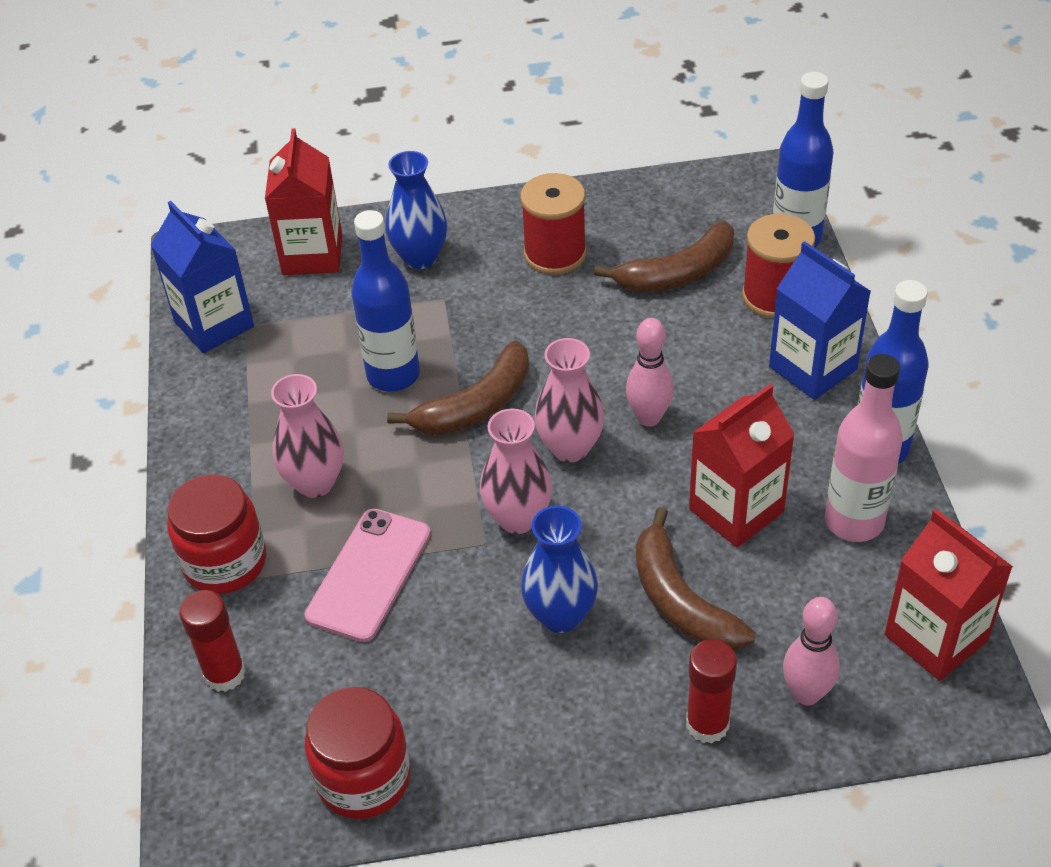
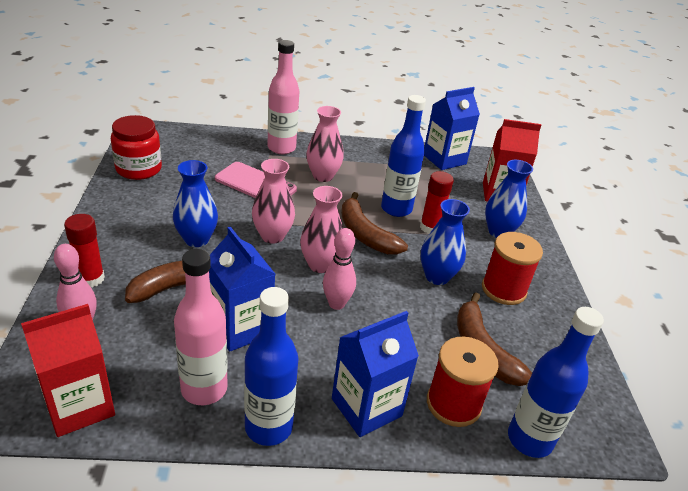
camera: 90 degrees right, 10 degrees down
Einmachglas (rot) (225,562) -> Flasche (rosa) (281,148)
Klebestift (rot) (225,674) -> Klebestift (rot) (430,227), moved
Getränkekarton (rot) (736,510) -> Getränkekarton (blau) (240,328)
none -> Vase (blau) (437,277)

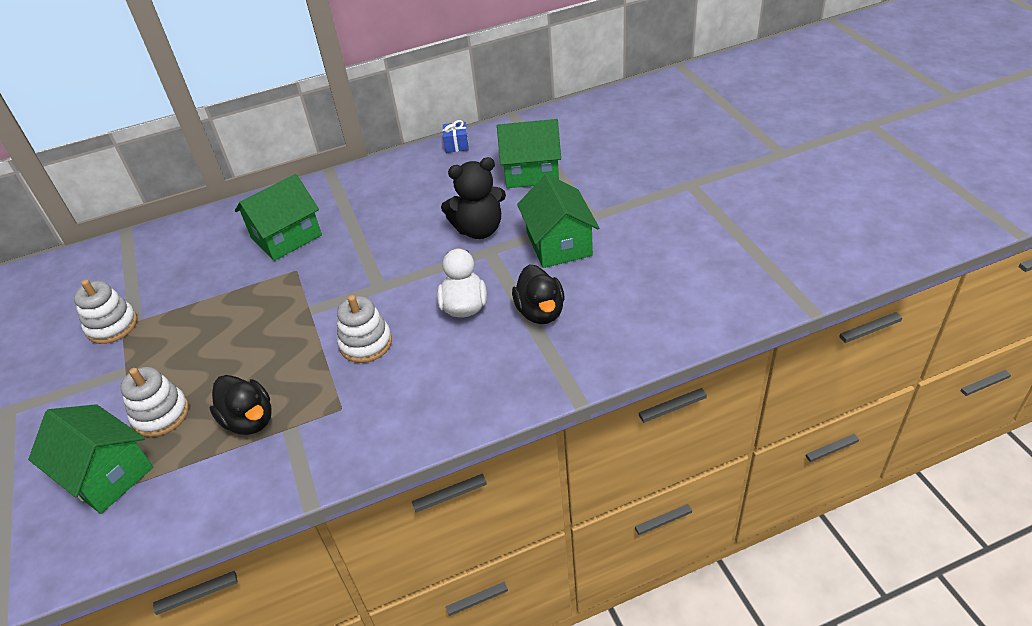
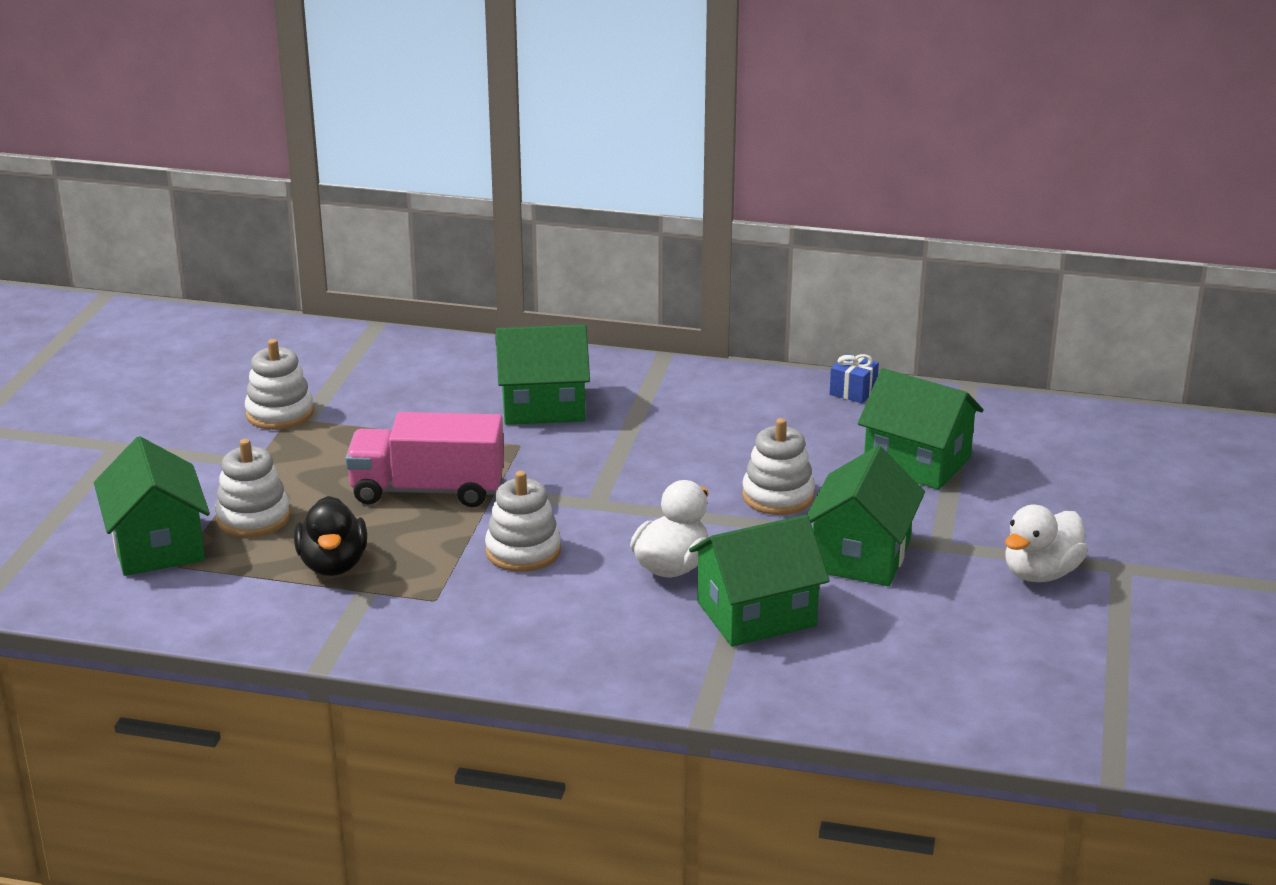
camera: 30 degrees right, 15 degrees down
Teddybär (schwarz) (479,229) -> Stapelspielzeug (weiß) (778,496)
Ente (schwarz) (540,312) -> Haus (grün) (756,614)
none -> Lastwagen (rosa) (427,490)
none -> Ente (weiß) (1040,573)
━━━━━━━━━━━━━━━━
*Problem to work on*: From the material above, copy everything exactly but the pictures.

*Task result*:
camera: 90 degrees right, 10 degrees down
Einmachglas (rot) (225,562) -> Flasche (rosa) (281,148)
Klebestift (rot) (225,674) -> Klebestift (rot) (430,227), moved
Getränkekarton (rot) (736,510) -> Getränkekarton (blau) (240,328)
none -> Vase (blau) (437,277)

camera: 30 degrees right, 15 degrees down
Teddybär (schwarz) (479,229) -> Stapelspielzeug (weiß) (778,496)
Ente (schwarz) (540,312) -> Haus (grün) (756,614)
none -> Lastwagen (rosa) (427,490)
none -> Ente (weiß) (1040,573)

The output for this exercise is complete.